Repeat exactly, and only, the lines from the one holding "(548, 432) = (313, 286): white phone -> none" through the last line of the records below.

Task inputs section start

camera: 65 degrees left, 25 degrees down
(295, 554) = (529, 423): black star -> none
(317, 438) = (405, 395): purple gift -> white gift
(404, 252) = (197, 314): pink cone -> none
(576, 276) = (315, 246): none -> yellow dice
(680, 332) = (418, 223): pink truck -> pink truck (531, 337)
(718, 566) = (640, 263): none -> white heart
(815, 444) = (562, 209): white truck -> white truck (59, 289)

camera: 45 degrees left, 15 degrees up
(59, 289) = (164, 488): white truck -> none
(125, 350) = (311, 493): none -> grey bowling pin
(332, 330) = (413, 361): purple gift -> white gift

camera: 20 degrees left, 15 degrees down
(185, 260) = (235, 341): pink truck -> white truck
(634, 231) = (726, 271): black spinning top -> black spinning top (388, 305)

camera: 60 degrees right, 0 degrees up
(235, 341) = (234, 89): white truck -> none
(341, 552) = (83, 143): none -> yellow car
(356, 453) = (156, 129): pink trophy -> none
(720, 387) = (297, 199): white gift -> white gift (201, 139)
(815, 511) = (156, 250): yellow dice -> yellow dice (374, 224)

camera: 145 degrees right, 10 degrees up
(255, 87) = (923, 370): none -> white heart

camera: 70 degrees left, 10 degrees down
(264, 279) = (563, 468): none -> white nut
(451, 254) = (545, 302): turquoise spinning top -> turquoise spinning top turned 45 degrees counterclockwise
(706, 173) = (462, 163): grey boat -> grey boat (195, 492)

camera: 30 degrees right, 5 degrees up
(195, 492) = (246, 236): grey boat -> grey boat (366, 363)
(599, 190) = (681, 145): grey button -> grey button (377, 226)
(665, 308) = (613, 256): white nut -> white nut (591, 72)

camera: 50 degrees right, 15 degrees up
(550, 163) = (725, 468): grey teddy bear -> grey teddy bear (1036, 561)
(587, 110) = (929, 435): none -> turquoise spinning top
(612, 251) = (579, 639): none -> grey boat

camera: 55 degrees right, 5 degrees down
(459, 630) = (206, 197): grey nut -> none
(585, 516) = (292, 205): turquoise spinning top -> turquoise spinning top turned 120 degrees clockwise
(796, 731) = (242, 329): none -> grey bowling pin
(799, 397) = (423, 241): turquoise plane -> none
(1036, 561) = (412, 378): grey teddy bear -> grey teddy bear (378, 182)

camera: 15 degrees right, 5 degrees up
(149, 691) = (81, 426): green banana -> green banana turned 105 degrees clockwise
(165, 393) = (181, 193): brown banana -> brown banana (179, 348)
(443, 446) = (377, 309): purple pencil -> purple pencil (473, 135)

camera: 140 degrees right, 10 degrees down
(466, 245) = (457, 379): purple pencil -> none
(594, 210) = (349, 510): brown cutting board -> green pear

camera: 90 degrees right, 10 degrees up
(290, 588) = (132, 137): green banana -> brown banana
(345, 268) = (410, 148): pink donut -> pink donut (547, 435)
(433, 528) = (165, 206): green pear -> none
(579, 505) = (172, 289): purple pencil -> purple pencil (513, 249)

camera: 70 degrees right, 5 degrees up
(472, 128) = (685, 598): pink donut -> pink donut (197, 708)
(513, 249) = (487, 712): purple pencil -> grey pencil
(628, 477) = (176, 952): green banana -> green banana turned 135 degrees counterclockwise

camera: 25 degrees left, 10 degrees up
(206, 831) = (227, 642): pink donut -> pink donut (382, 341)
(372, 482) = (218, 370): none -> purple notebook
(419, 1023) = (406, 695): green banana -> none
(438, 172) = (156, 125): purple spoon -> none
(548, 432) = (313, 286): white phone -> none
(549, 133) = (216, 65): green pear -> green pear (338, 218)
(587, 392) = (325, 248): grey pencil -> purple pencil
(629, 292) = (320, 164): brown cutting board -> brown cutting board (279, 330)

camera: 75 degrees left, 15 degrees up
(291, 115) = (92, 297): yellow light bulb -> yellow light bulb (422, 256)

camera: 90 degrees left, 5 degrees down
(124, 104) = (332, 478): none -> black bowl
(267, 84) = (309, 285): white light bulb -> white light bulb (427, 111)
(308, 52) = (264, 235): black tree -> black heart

Task inputs section end

> Result for this task
(548, 432) = (313, 286): white phone -> none
(549, 133) = (216, 65): green pear -> green pear (338, 218)
(587, 392) = (325, 248): grey pencil -> purple pencil
(629, 292) = (320, 164): brown cutting board -> brown cutting board (279, 330)

camera: 75 degrees left, 15 degrees up
(291, 115) = (92, 297): yellow light bulb -> yellow light bulb (422, 256)

camera: 90 degrees left, 5 degrees down
(124, 104) = (332, 478): none -> black bowl
(267, 84) = (309, 285): white light bulb -> white light bulb (427, 111)
(308, 52) = (264, 235): black tree -> black heart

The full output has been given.